Problem to solve: Set down, exactly and with nothing added, the lines running from the one that holds "grey camera: 3 -> 1" to the final line of the records. Pictures stay out of the copy.

Exercise data:
- Opening Delimiter -

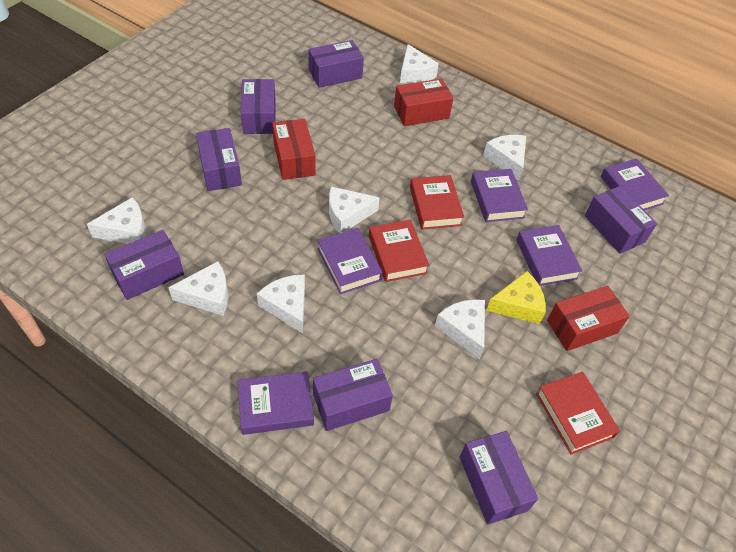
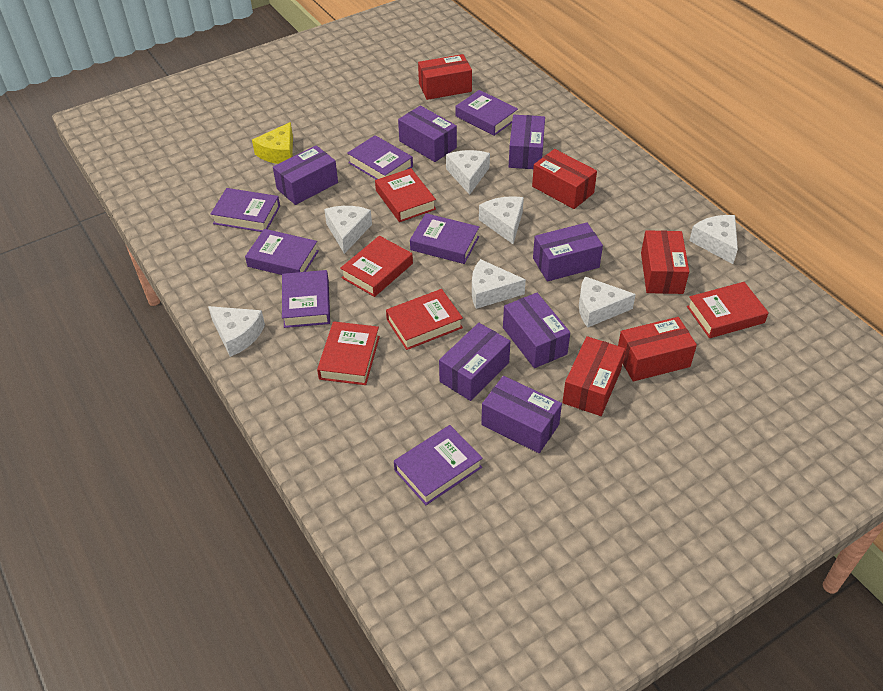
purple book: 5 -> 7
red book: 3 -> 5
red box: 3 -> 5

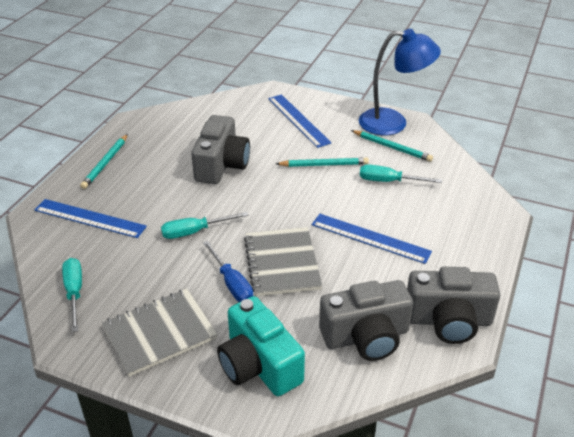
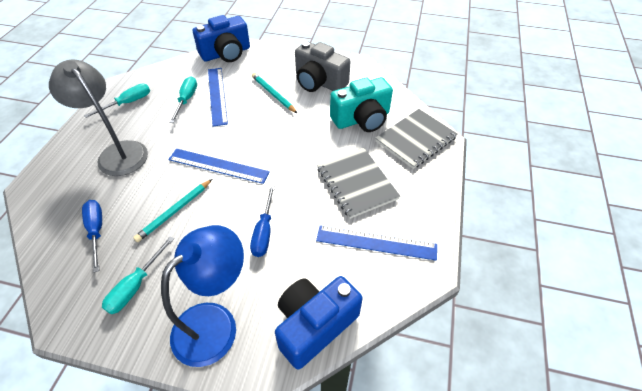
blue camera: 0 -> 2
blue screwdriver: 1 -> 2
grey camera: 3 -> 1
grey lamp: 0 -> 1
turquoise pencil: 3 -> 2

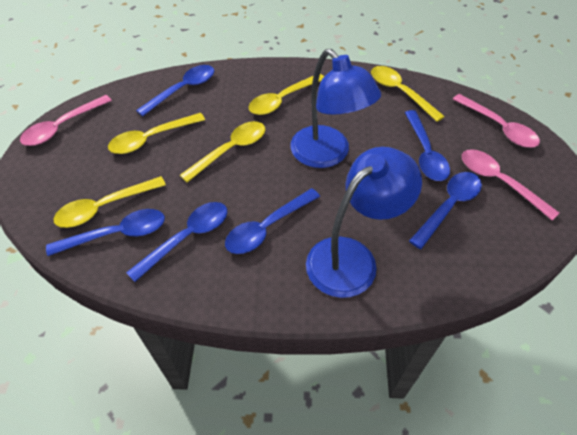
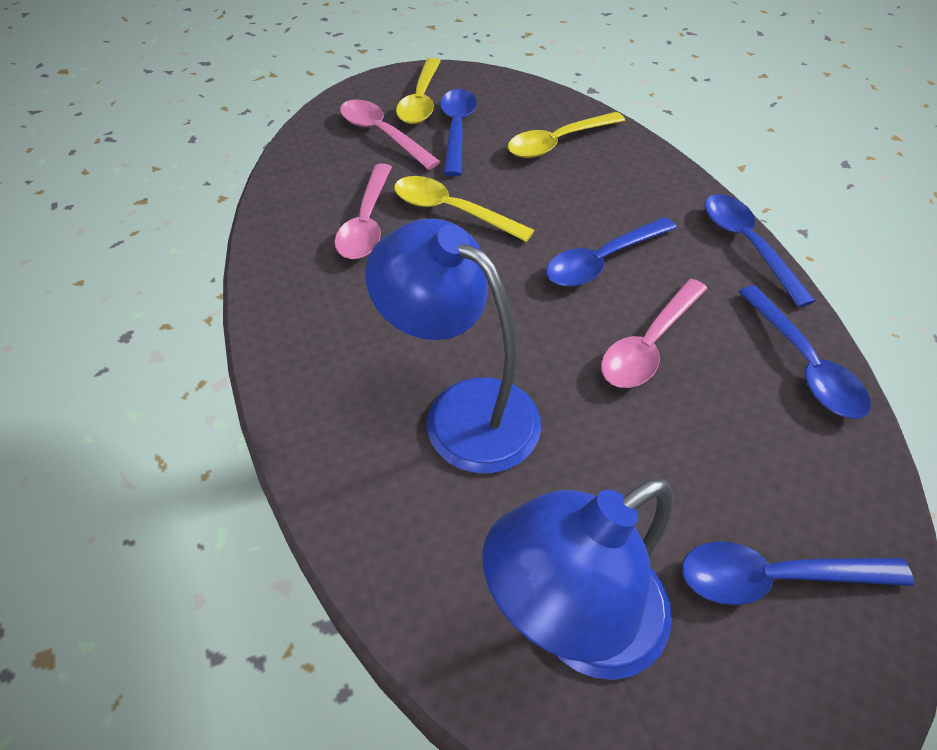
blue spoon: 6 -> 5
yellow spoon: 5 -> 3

- Closing Delimiter -

Result below:
grey camera: 3 -> 1
grey lamp: 0 -> 1
turquoise pencil: 3 -> 2

blue spoon: 6 -> 5
yellow spoon: 5 -> 3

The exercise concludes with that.